(Data in this exercise Opens)

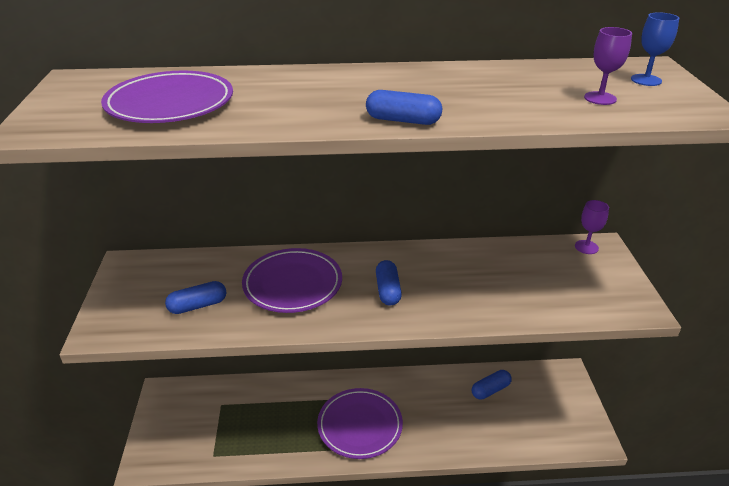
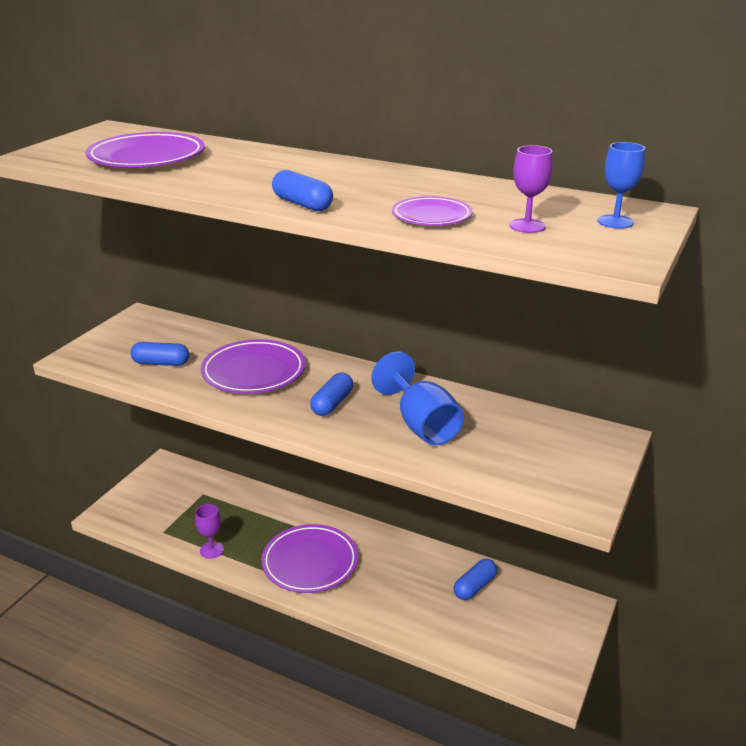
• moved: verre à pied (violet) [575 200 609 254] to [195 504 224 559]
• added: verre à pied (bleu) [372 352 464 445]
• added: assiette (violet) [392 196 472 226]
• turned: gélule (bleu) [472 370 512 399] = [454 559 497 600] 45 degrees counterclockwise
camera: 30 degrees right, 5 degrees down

(Data in this exercise Closes)

- _Work task_
Would you reproduce, exactly and with nothing added, every line from the beginning of the entries above through the line that contains "45 degrees counterclockwise", both included, leaving out the pictures?

- _Solution for this exercise_
• moved: verre à pied (violet) [575 200 609 254] to [195 504 224 559]
• added: verre à pied (bleu) [372 352 464 445]
• added: assiette (violet) [392 196 472 226]
• turned: gélule (bleu) [472 370 512 399] = [454 559 497 600] 45 degrees counterclockwise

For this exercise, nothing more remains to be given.